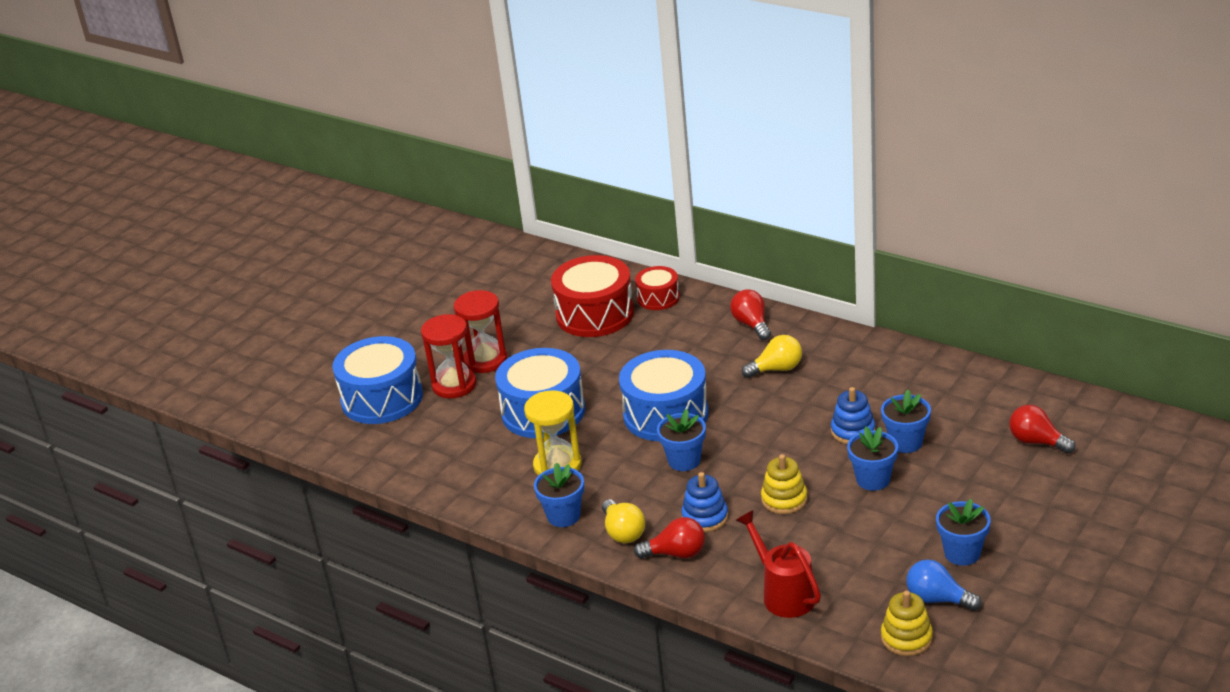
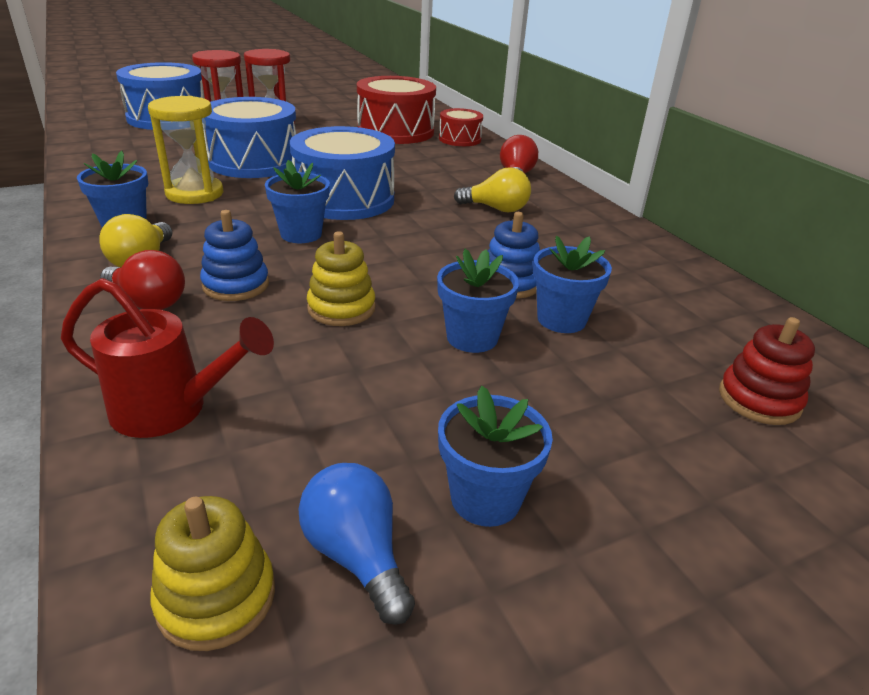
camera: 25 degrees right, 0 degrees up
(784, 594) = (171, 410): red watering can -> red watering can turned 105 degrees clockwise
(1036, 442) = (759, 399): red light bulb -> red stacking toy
※
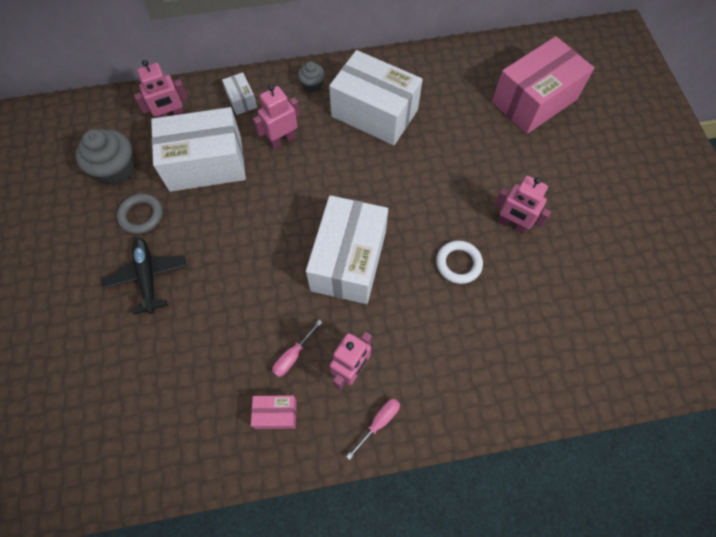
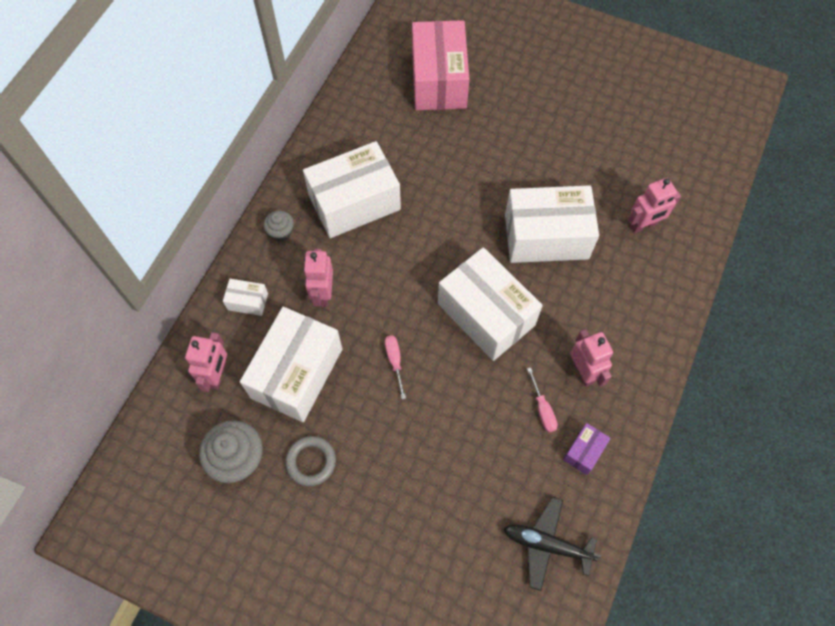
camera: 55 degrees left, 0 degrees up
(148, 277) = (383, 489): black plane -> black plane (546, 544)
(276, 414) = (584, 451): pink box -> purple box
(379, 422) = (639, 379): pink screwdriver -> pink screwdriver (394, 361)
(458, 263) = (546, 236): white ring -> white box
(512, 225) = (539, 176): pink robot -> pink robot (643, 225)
※
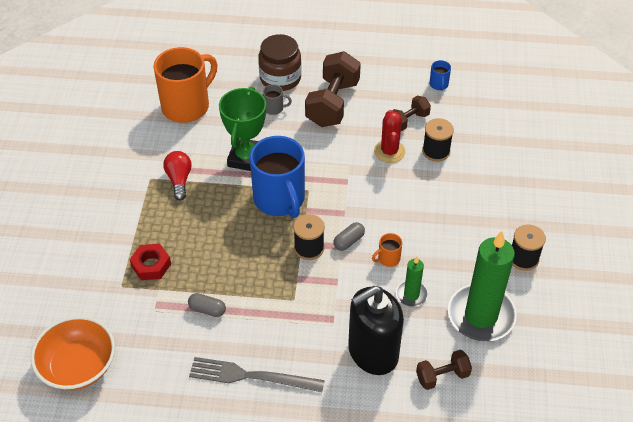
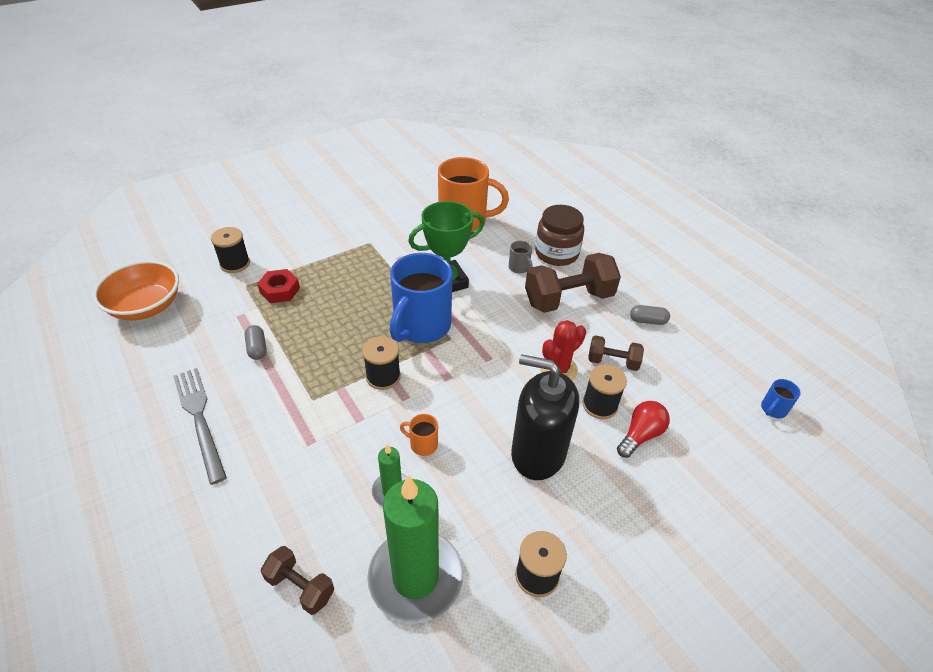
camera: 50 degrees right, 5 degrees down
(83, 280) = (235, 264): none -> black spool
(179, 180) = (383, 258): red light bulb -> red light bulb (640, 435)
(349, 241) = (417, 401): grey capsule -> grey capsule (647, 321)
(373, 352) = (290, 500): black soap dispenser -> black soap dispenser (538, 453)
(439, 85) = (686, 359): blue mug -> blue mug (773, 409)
※
WHAT THE TASK REQUIRES:
The stretch of entries above that starts with the line containing "camera: 25 degrees right, 0 degrees up" and goes on through the line containing "(1036, 442) = (759, 399): red" is to be transcribed exactly, and no other line is to be transcribed.

WRITTEN ANSWER:
camera: 25 degrees right, 0 degrees up
(784, 594) = (171, 410): red watering can -> red watering can turned 105 degrees clockwise
(1036, 442) = (759, 399): red light bulb -> red stacking toy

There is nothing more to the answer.